-- Your assignment --
Each entry should be printed exactly, with its images omitted.

------------------------------------------------

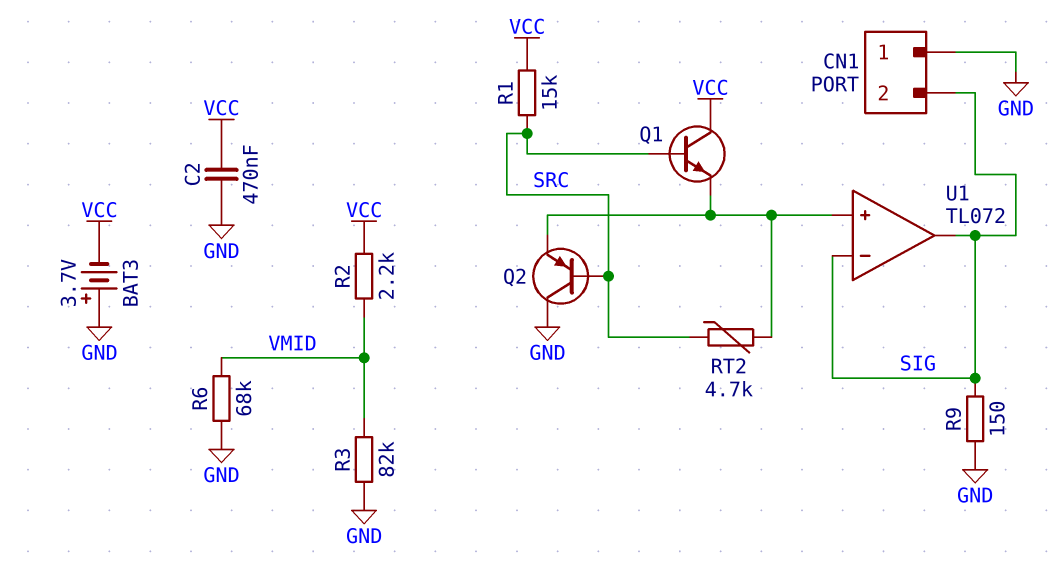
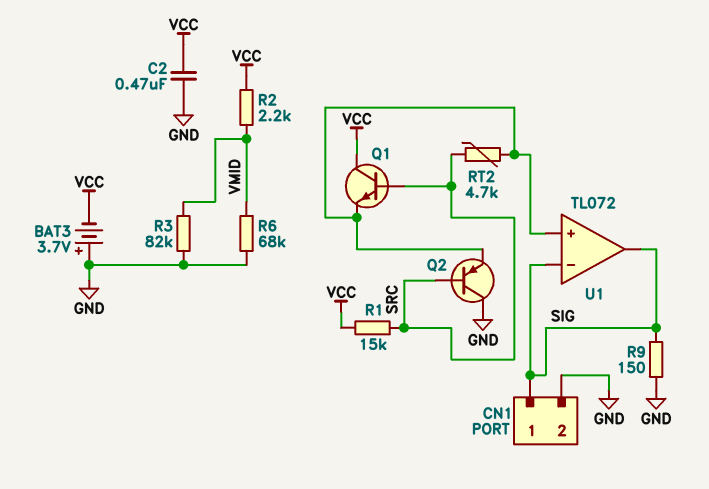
CN1 pin 1: GND -> SIG
CN1 pin 2: SIG -> GND

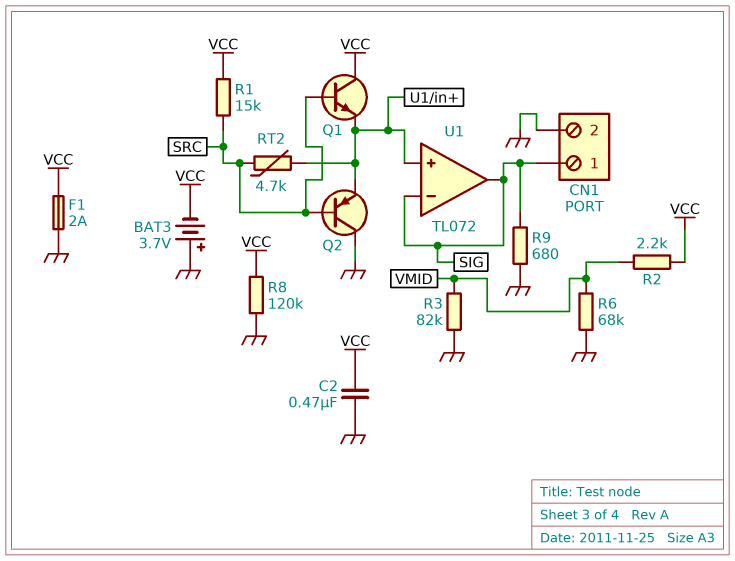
F1: none -> 2A (GND, VCC)
R8: none -> 120k (GND, VCC)
R9: 150 (GND, SIG) -> 680 (GND, SIG)

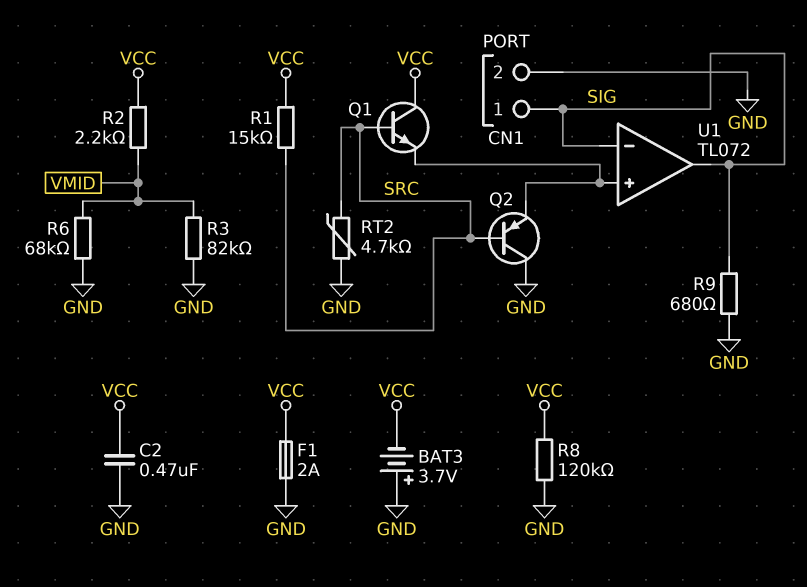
RT2: 4.7k (SRC, U1/in+) -> 4.7k (GND, SRC)

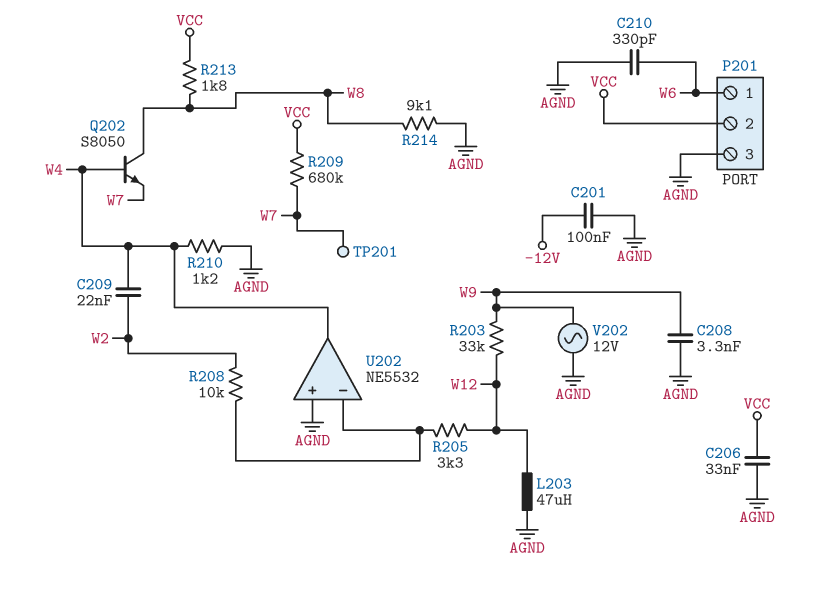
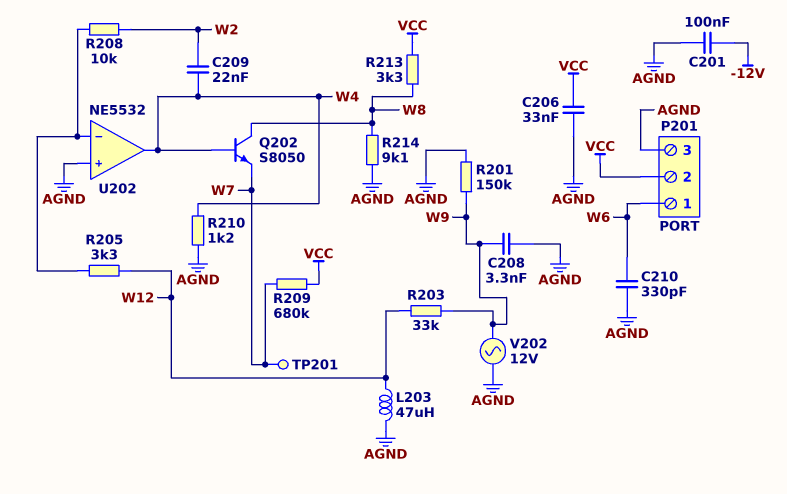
R201: none -> 150k (AGND, W9)
R213: 1.8k (VCC, W8) -> 3.3k (VCC, W8)

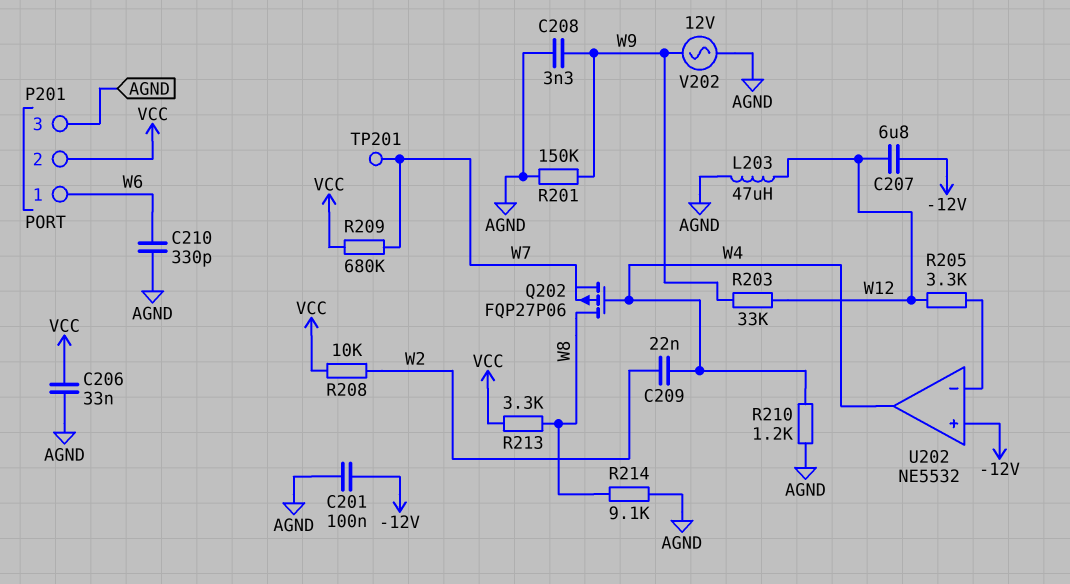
C207: none -> 6.8uF (-12V, W12)
Q202: NPN S8050 (B W4, C W8, E W7) -> PMOS FQP27P06 (G W4, D W8, S W7)
R208: 10k (U202/in-, W2) -> 10k (VCC, W2)
U202 pin in+: AGND -> -12V

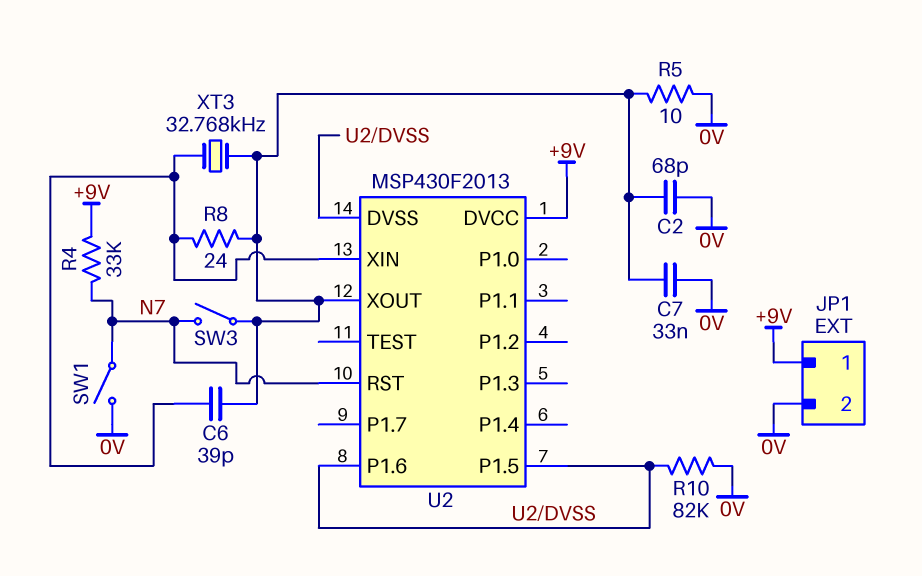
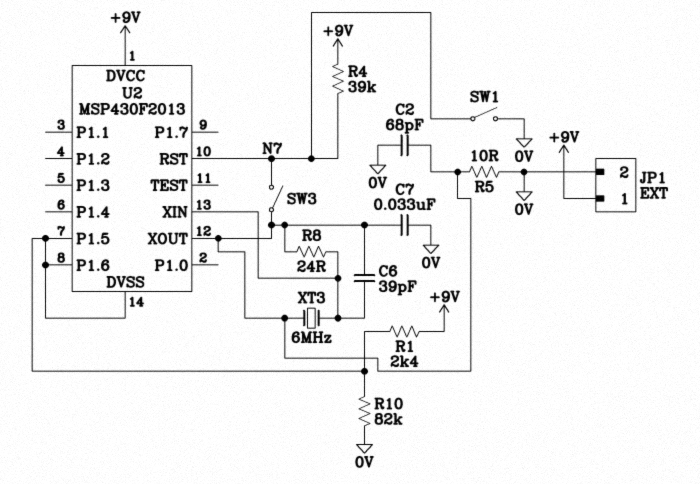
R1: none -> 2.4k (+9V, U2/DVSS)
R4: 33k (+9V, N7) -> 39k (+9V, N7)
XT3: 32.768kHz (U2/XIN, U2/XOUT) -> 6MHz (U2/XIN, U2/XOUT)

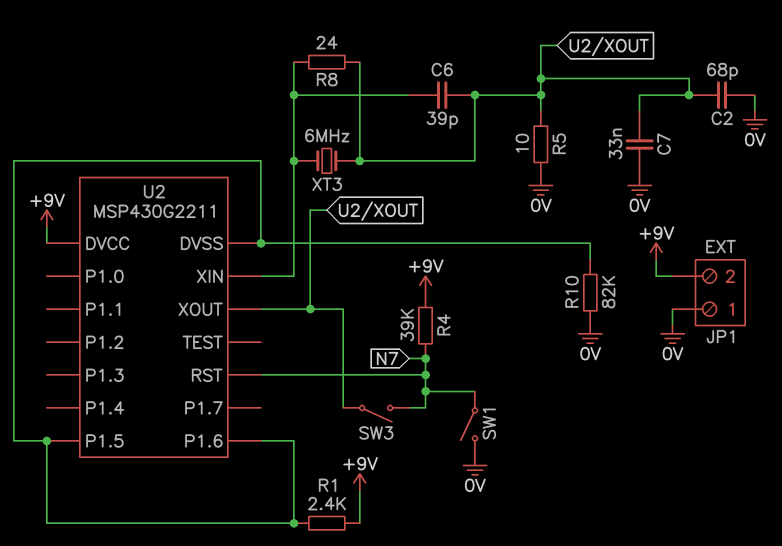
JP1 pin 1: +9V -> 0V
JP1 pin 2: 0V -> +9V
U2: MSP430F2013 -> MSP430G2211

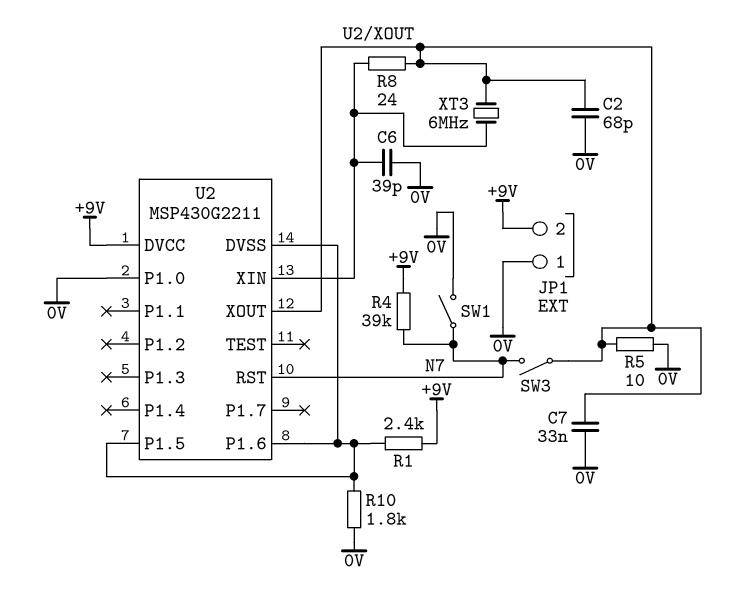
C6: 39pF (U2/XIN, U2/XOUT) -> 39pF (0V, U2/XIN)
R10: 82k (0V, U2/DVSS) -> 1.8k (0V, U2/DVSS)
U2 pin P1.0: none -> 0V

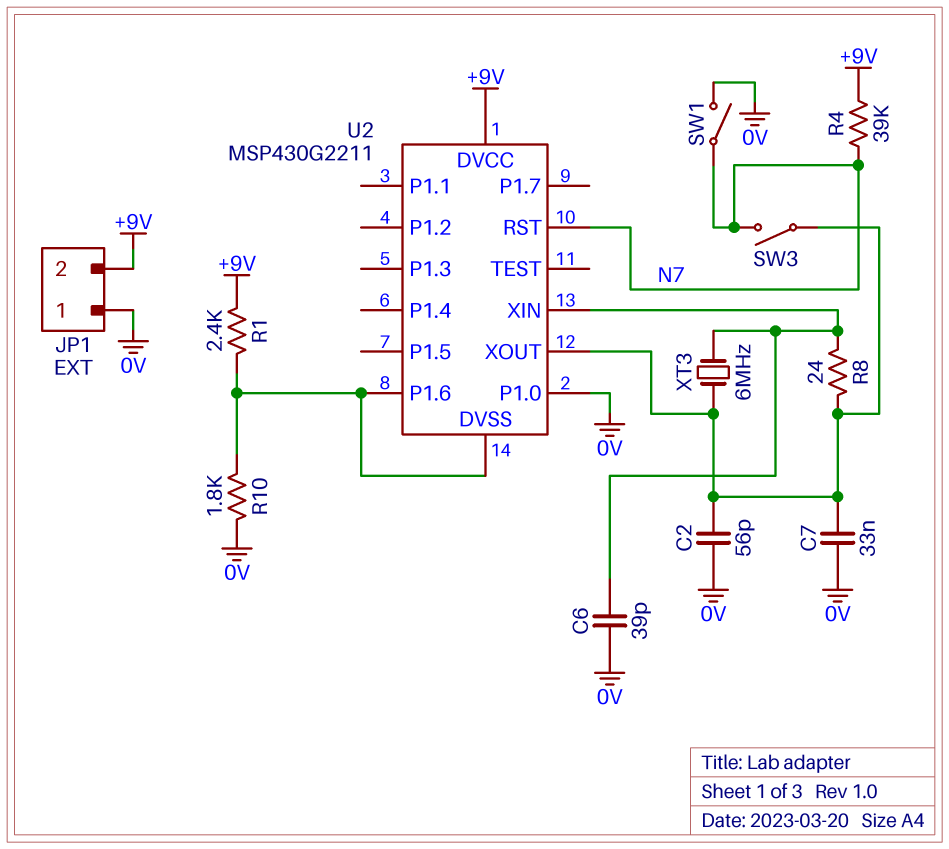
C2: 68pF (0V, U2/XOUT) -> 56pF (0V, U2/XOUT)
R5: 10 (0V, U2/XOUT) -> none
U2 pin P1.5: U2/DVSS -> none

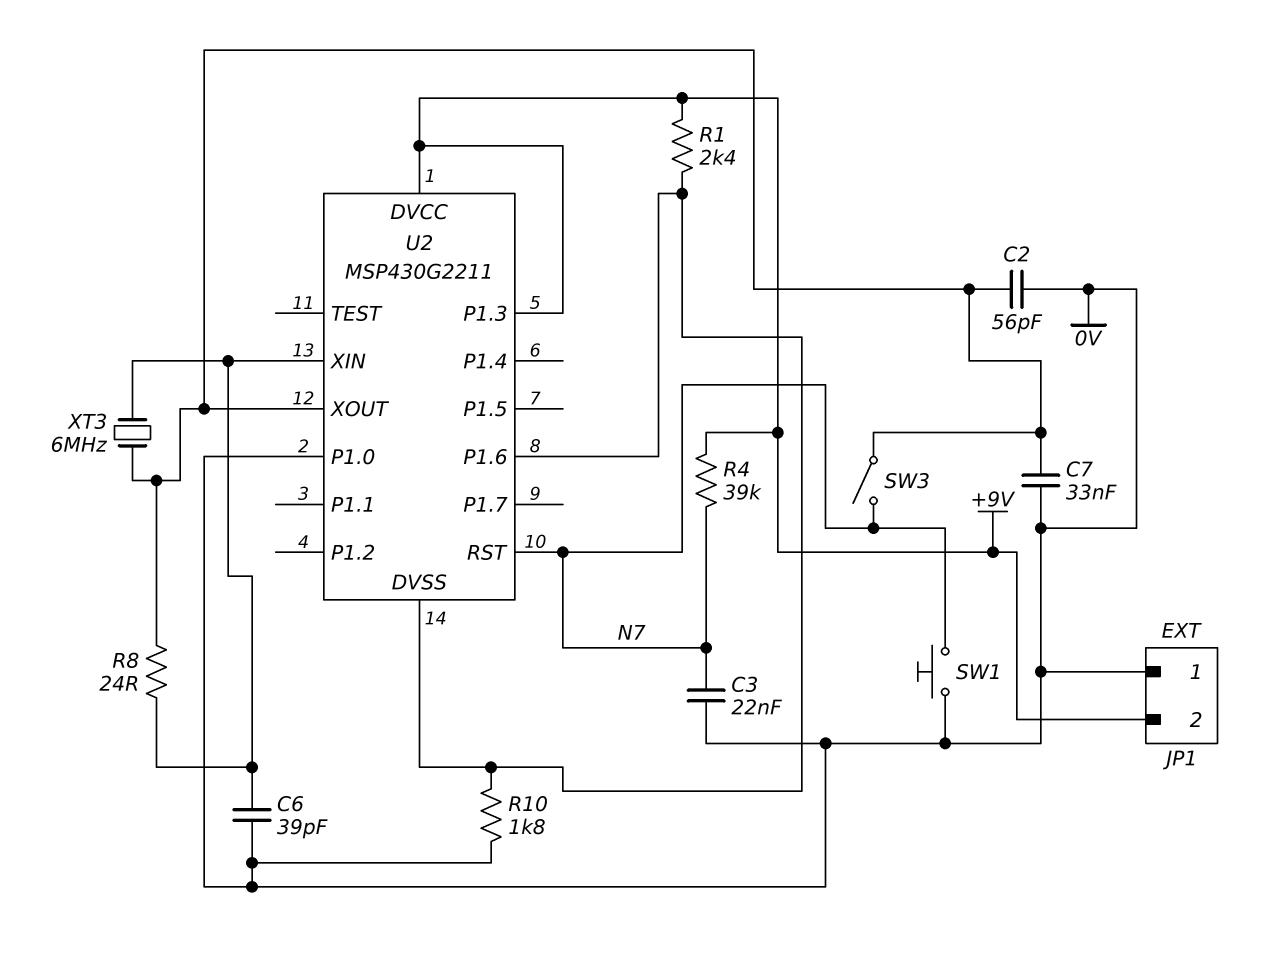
C3: none -> 22nF (0V, N7)
SW1: switch (0V, N7) -> button (0V, N7)
U2 pin P1.3: none -> +9V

------------------------------------------------

-- Result of the exercise --
CN1 pin 1: GND -> SIG
CN1 pin 2: SIG -> GND

F1: none -> 2A (GND, VCC)
R8: none -> 120k (GND, VCC)
R9: 150 (GND, SIG) -> 680 (GND, SIG)

RT2: 4.7k (SRC, U1/in+) -> 4.7k (GND, SRC)

R201: none -> 150k (AGND, W9)
R213: 1.8k (VCC, W8) -> 3.3k (VCC, W8)

C207: none -> 6.8uF (-12V, W12)
Q202: NPN S8050 (B W4, C W8, E W7) -> PMOS FQP27P06 (G W4, D W8, S W7)
R208: 10k (U202/in-, W2) -> 10k (VCC, W2)
U202 pin in+: AGND -> -12V

R1: none -> 2.4k (+9V, U2/DVSS)
R4: 33k (+9V, N7) -> 39k (+9V, N7)
XT3: 32.768kHz (U2/XIN, U2/XOUT) -> 6MHz (U2/XIN, U2/XOUT)

JP1 pin 1: +9V -> 0V
JP1 pin 2: 0V -> +9V
U2: MSP430F2013 -> MSP430G2211

C6: 39pF (U2/XIN, U2/XOUT) -> 39pF (0V, U2/XIN)
R10: 82k (0V, U2/DVSS) -> 1.8k (0V, U2/DVSS)
U2 pin P1.0: none -> 0V

C2: 68pF (0V, U2/XOUT) -> 56pF (0V, U2/XOUT)
R5: 10 (0V, U2/XOUT) -> none
U2 pin P1.5: U2/DVSS -> none

C3: none -> 22nF (0V, N7)
SW1: switch (0V, N7) -> button (0V, N7)
U2 pin P1.3: none -> +9V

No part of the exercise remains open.